TASK DIRECTIONS >>
Output the data as it stands. Each line must match exactly.

DATA FOR THE TASK >>
+===+
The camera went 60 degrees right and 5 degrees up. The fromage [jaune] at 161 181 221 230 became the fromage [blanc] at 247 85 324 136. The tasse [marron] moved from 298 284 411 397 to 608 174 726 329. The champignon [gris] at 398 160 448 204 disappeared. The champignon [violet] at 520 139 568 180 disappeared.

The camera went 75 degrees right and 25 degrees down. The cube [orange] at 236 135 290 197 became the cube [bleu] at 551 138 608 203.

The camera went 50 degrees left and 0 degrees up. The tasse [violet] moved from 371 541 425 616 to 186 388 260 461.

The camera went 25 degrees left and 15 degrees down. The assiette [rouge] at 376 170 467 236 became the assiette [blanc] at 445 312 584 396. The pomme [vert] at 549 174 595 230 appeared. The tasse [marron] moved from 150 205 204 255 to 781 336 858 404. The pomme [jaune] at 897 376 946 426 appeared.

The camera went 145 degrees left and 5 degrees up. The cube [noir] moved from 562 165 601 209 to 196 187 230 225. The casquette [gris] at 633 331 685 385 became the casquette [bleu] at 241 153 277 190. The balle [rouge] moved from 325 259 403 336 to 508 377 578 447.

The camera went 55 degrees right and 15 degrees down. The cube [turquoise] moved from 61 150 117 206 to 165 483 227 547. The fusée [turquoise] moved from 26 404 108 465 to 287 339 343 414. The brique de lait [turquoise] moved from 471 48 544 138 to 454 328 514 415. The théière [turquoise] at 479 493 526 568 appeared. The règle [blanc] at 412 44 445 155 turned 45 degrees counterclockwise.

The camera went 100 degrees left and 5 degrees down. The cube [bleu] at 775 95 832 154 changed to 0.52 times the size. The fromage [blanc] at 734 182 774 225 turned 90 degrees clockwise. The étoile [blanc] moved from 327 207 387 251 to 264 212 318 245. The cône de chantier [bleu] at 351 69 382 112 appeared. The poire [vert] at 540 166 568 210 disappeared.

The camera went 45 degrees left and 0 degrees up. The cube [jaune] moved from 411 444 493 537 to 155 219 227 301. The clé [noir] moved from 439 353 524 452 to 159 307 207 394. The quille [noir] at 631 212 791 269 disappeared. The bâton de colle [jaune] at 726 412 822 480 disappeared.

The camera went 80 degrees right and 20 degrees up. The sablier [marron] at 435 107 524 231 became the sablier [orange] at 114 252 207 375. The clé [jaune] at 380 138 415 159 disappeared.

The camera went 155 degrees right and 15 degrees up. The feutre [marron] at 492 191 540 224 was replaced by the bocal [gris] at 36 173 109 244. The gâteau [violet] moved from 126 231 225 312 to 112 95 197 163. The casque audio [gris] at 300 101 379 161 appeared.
+===+
ANSWER BELOW >>
The camera went 60 degrees right and 5 degrees up. The fromage [jaune] at 161 181 221 230 became the fromage [blanc] at 247 85 324 136. The tasse [marron] moved from 298 284 411 397 to 608 174 726 329. The champignon [gris] at 398 160 448 204 disappeared. The champignon [violet] at 520 139 568 180 disappeared.

The camera went 75 degrees right and 25 degrees down. The cube [orange] at 236 135 290 197 became the cube [bleu] at 551 138 608 203.

The camera went 50 degrees left and 0 degrees up. The tasse [violet] moved from 371 541 425 616 to 186 388 260 461.

The camera went 25 degrees left and 15 degrees down. The assiette [rouge] at 376 170 467 236 became the assiette [blanc] at 445 312 584 396. The pomme [vert] at 549 174 595 230 appeared. The tasse [marron] moved from 150 205 204 255 to 781 336 858 404. The pomme [jaune] at 897 376 946 426 appeared.

The camera went 145 degrees left and 5 degrees up. The cube [noir] moved from 562 165 601 209 to 196 187 230 225. The casquette [gris] at 633 331 685 385 became the casquette [bleu] at 241 153 277 190. The balle [rouge] moved from 325 259 403 336 to 508 377 578 447.

The camera went 55 degrees right and 15 degrees down. The cube [turquoise] moved from 61 150 117 206 to 165 483 227 547. The fusée [turquoise] moved from 26 404 108 465 to 287 339 343 414. The brique de lait [turquoise] moved from 471 48 544 138 to 454 328 514 415. The théière [turquoise] at 479 493 526 568 appeared. The règle [blanc] at 412 44 445 155 turned 45 degrees counterclockwise.

The camera went 100 degrees left and 5 degrees down. The cube [bleu] at 775 95 832 154 changed to 0.52 times the size. The fromage [blanc] at 734 182 774 225 turned 90 degrees clockwise. The étoile [blanc] moved from 327 207 387 251 to 264 212 318 245. The cône de chantier [bleu] at 351 69 382 112 appeared. The poire [vert] at 540 166 568 210 disappeared.

The camera went 45 degrees left and 0 degrees up. The cube [jaune] moved from 411 444 493 537 to 155 219 227 301. The clé [noir] moved from 439 353 524 452 to 159 307 207 394. The quille [noir] at 631 212 791 269 disappeared. The bâton de colle [jaune] at 726 412 822 480 disappeared.

The camera went 80 degrees right and 20 degrees up. The sablier [marron] at 435 107 524 231 became the sablier [orange] at 114 252 207 375. The clé [jaune] at 380 138 415 159 disappeared.

The camera went 155 degrees right and 15 degrees up. The feutre [marron] at 492 191 540 224 was replaced by the bocal [gris] at 36 173 109 244. The gâteau [violet] moved from 126 231 225 312 to 112 95 197 163. The casque audio [gris] at 300 101 379 161 appeared.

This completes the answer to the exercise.